TASK DATA -
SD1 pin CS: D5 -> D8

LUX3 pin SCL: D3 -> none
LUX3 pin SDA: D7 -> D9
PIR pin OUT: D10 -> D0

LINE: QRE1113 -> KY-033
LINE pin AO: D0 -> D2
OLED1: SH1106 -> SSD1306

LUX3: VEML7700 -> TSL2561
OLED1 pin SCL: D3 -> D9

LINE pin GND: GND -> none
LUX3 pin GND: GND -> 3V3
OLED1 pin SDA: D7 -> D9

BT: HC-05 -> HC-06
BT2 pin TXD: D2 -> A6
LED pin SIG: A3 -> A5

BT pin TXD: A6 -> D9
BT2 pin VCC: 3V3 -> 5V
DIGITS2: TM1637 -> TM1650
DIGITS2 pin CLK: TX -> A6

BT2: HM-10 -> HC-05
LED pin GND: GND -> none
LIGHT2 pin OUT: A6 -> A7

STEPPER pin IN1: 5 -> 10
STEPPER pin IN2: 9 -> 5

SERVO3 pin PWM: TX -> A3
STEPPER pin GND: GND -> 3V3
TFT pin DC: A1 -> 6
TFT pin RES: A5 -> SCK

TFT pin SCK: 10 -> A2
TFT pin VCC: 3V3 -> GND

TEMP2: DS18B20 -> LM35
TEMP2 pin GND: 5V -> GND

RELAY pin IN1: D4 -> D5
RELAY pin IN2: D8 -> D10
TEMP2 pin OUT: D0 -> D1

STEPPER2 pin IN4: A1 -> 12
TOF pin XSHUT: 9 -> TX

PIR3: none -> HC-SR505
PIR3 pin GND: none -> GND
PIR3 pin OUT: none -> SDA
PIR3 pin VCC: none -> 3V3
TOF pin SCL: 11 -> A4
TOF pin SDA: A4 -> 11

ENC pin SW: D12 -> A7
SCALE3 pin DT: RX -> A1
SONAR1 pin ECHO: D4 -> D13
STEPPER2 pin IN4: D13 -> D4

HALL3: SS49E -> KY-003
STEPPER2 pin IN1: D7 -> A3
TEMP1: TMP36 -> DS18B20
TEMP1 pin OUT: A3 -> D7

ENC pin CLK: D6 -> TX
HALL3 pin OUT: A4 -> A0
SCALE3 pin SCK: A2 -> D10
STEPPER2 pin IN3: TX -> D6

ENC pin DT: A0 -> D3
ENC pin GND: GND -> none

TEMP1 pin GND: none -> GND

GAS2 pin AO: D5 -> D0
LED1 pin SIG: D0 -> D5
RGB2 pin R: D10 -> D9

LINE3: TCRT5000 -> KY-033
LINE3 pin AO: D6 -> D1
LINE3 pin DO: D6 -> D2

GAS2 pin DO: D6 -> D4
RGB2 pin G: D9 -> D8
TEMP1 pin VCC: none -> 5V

TO DO - What you return should be the lines from the start of the data through the line with "ENC pin DT: A0 -> D3", quoted exactly and nothing more.

THE ANSWER -
SD1 pin CS: D5 -> D8

LUX3 pin SCL: D3 -> none
LUX3 pin SDA: D7 -> D9
PIR pin OUT: D10 -> D0

LINE: QRE1113 -> KY-033
LINE pin AO: D0 -> D2
OLED1: SH1106 -> SSD1306

LUX3: VEML7700 -> TSL2561
OLED1 pin SCL: D3 -> D9

LINE pin GND: GND -> none
LUX3 pin GND: GND -> 3V3
OLED1 pin SDA: D7 -> D9

BT: HC-05 -> HC-06
BT2 pin TXD: D2 -> A6
LED pin SIG: A3 -> A5

BT pin TXD: A6 -> D9
BT2 pin VCC: 3V3 -> 5V
DIGITS2: TM1637 -> TM1650
DIGITS2 pin CLK: TX -> A6

BT2: HM-10 -> HC-05
LED pin GND: GND -> none
LIGHT2 pin OUT: A6 -> A7

STEPPER pin IN1: 5 -> 10
STEPPER pin IN2: 9 -> 5

SERVO3 pin PWM: TX -> A3
STEPPER pin GND: GND -> 3V3
TFT pin DC: A1 -> 6
TFT pin RES: A5 -> SCK

TFT pin SCK: 10 -> A2
TFT pin VCC: 3V3 -> GND

TEMP2: DS18B20 -> LM35
TEMP2 pin GND: 5V -> GND

RELAY pin IN1: D4 -> D5
RELAY pin IN2: D8 -> D10
TEMP2 pin OUT: D0 -> D1

STEPPER2 pin IN4: A1 -> 12
TOF pin XSHUT: 9 -> TX

PIR3: none -> HC-SR505
PIR3 pin GND: none -> GND
PIR3 pin OUT: none -> SDA
PIR3 pin VCC: none -> 3V3
TOF pin SCL: 11 -> A4
TOF pin SDA: A4 -> 11

ENC pin SW: D12 -> A7
SCALE3 pin DT: RX -> A1
SONAR1 pin ECHO: D4 -> D13
STEPPER2 pin IN4: D13 -> D4

HALL3: SS49E -> KY-003
STEPPER2 pin IN1: D7 -> A3
TEMP1: TMP36 -> DS18B20
TEMP1 pin OUT: A3 -> D7

ENC pin CLK: D6 -> TX
HALL3 pin OUT: A4 -> A0
SCALE3 pin SCK: A2 -> D10
STEPPER2 pin IN3: TX -> D6

ENC pin DT: A0 -> D3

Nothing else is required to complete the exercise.